--- How to complete this task ---
Pictures stay out of your copy, but everything else in the records below must be repeated exactly.

--- Input records ---

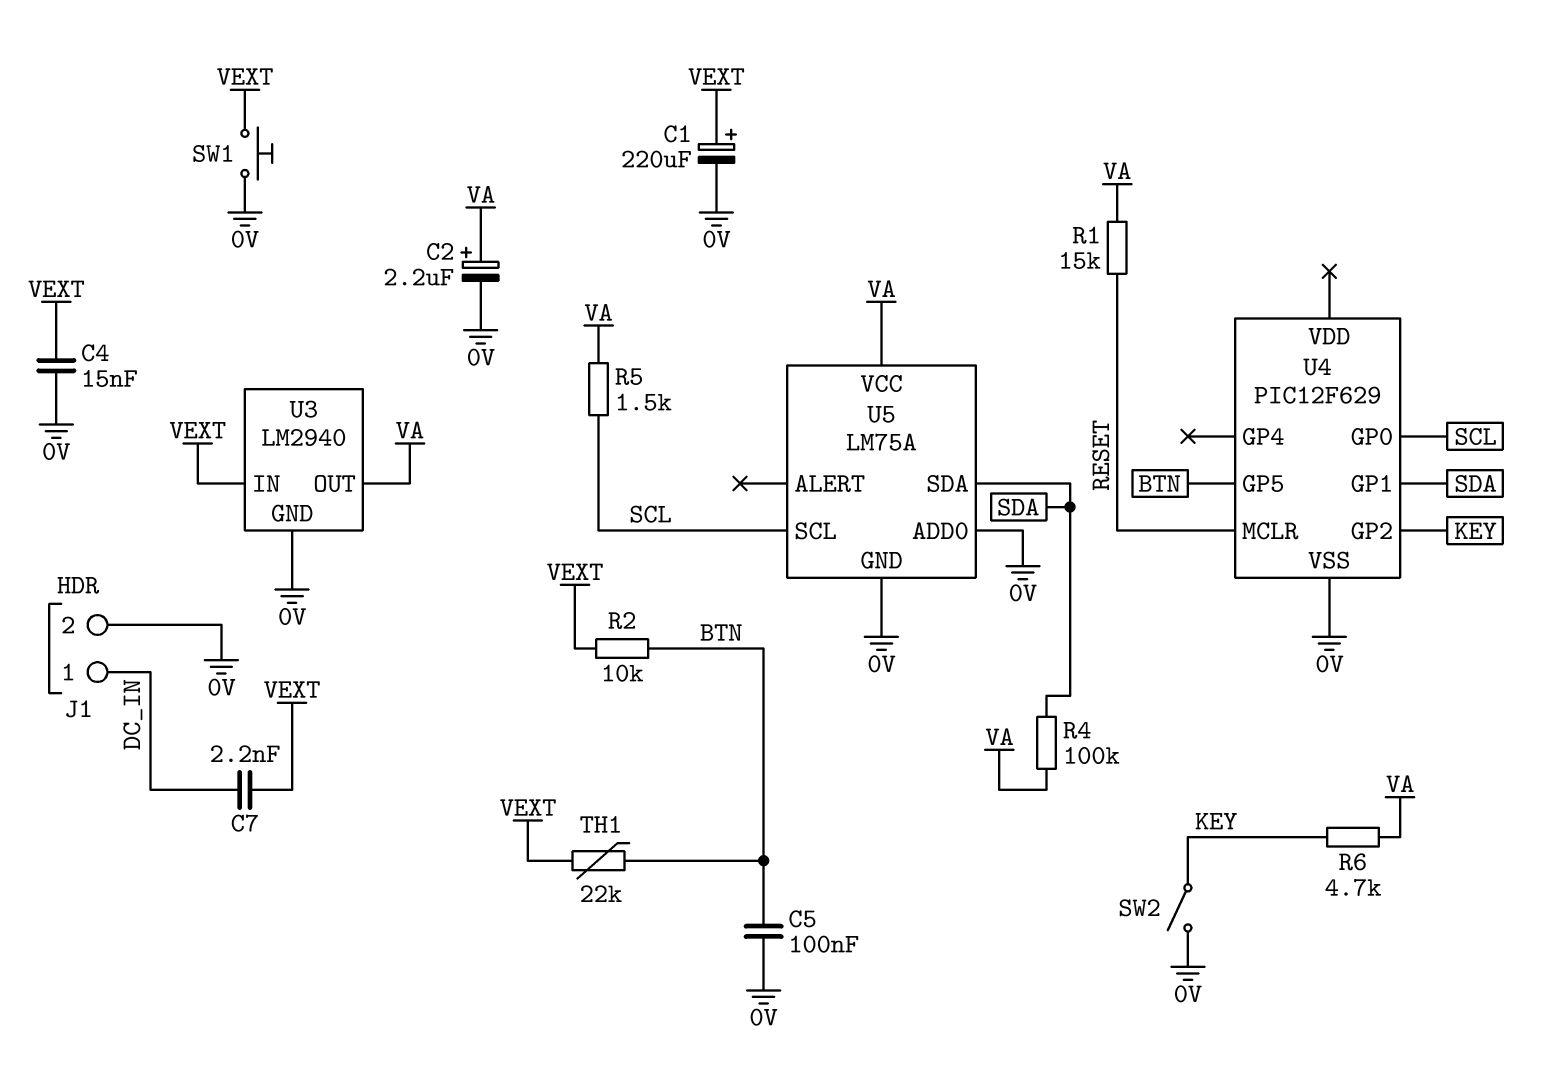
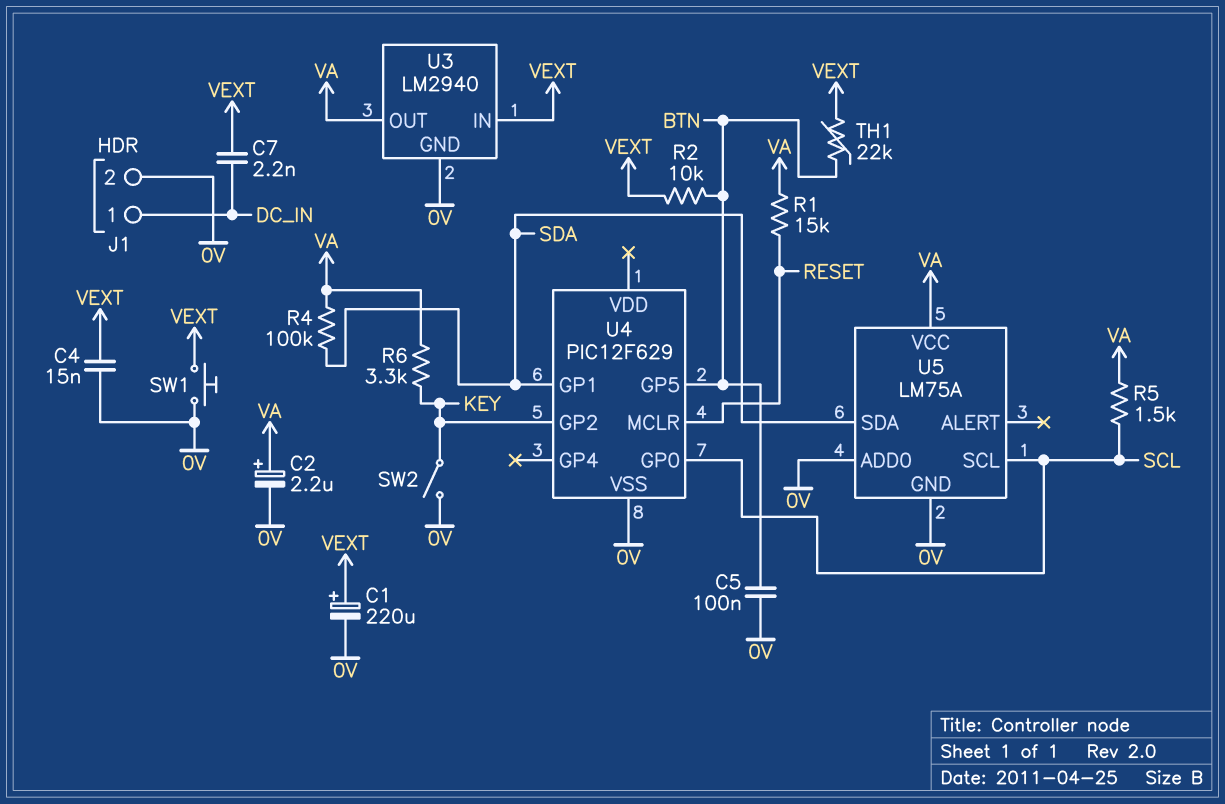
R6: 4.7k (KEY, VA) -> 3.3k (KEY, VA)

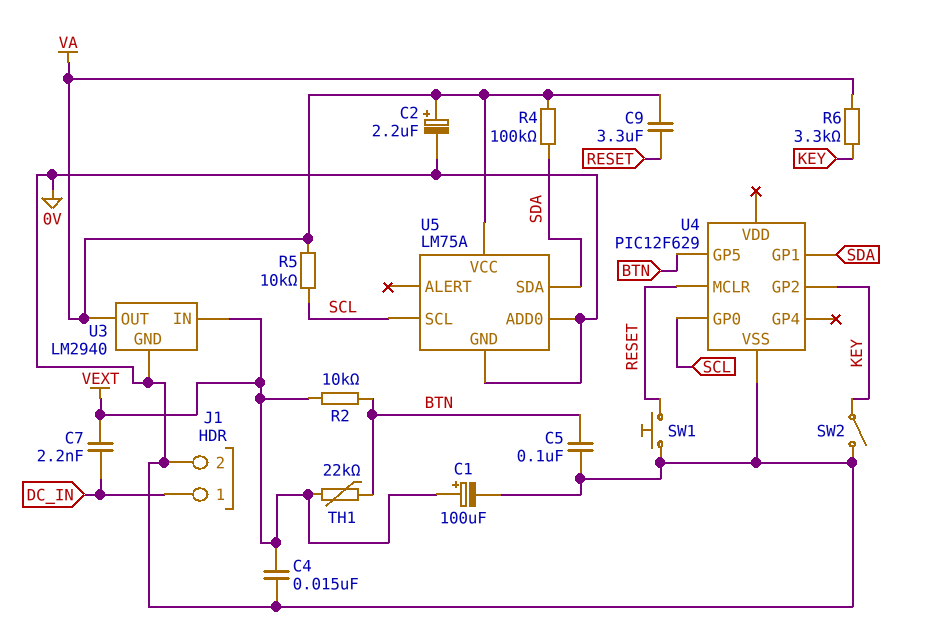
C1: 220uF (plus VEXT, minus 0V) -> 100uF (plus VEXT, minus 0V)
C9: none -> 3.3uF (RESET, VA)
R1: 15k (RESET, VA) -> none
R5: 1.5k (SCL, VA) -> 10k (SCL, VA)
SW1: button (0V, VEXT) -> button (0V, RESET)

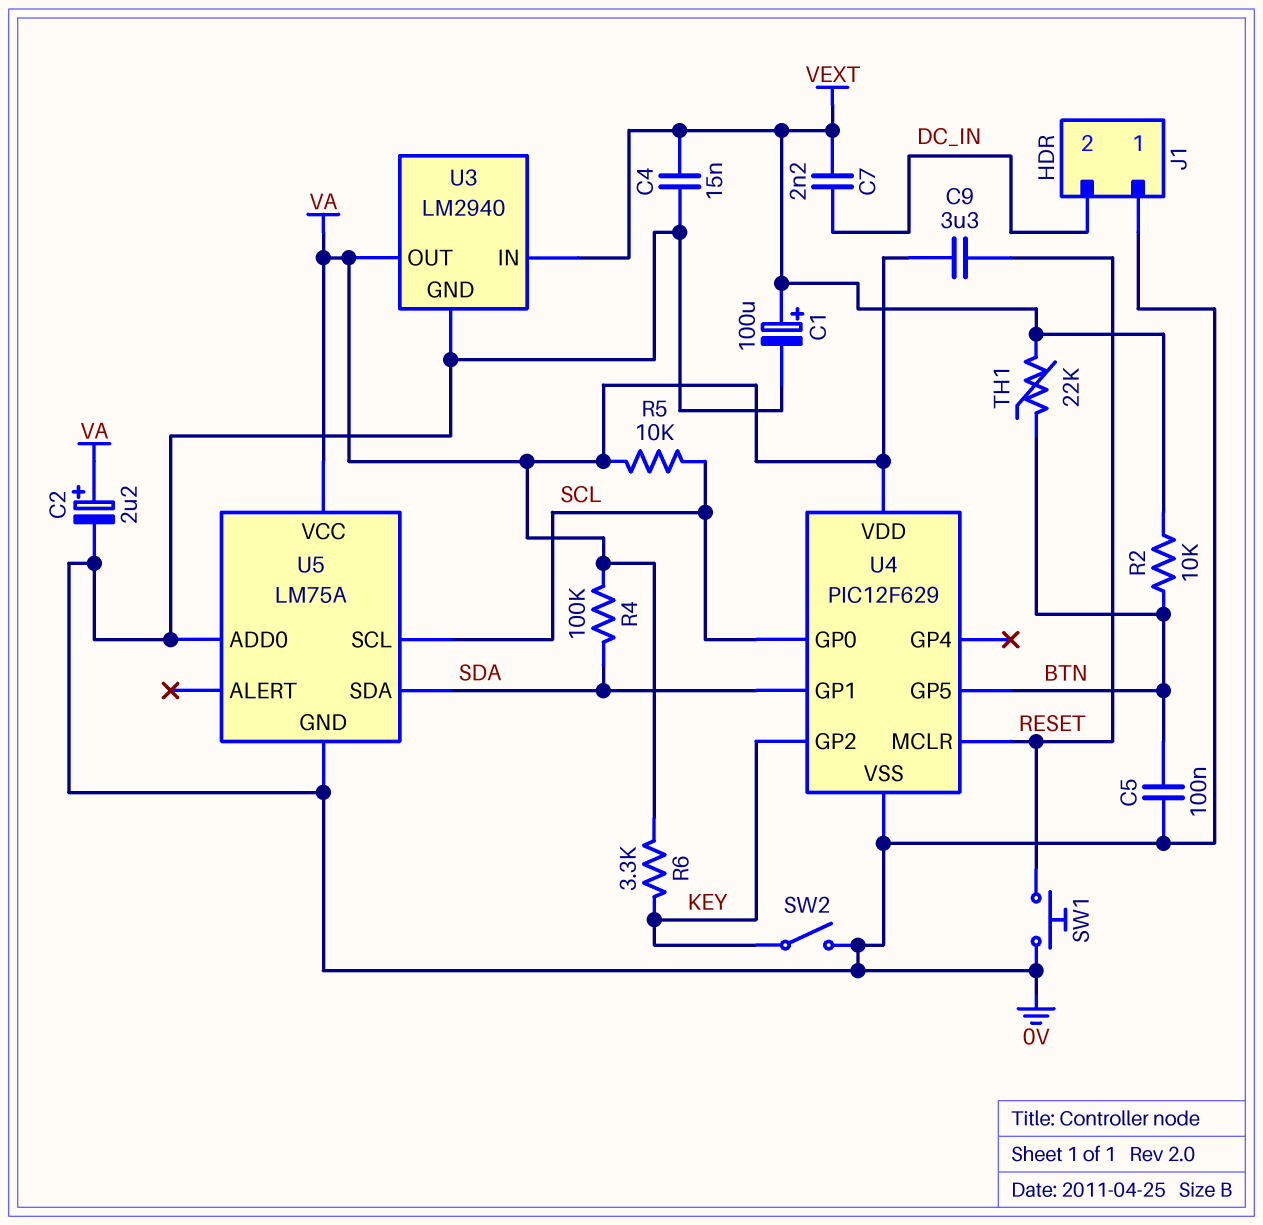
J1 pin 1: DC_IN -> 0V
J1 pin 2: 0V -> DC_IN
U4 pin VDD: none -> VA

--- The completed task ---
R6: 4.7k (KEY, VA) -> 3.3k (KEY, VA)

C1: 220uF (plus VEXT, minus 0V) -> 100uF (plus VEXT, minus 0V)
C9: none -> 3.3uF (RESET, VA)
R1: 15k (RESET, VA) -> none
R5: 1.5k (SCL, VA) -> 10k (SCL, VA)
SW1: button (0V, VEXT) -> button (0V, RESET)

J1 pin 1: DC_IN -> 0V
J1 pin 2: 0V -> DC_IN
U4 pin VDD: none -> VA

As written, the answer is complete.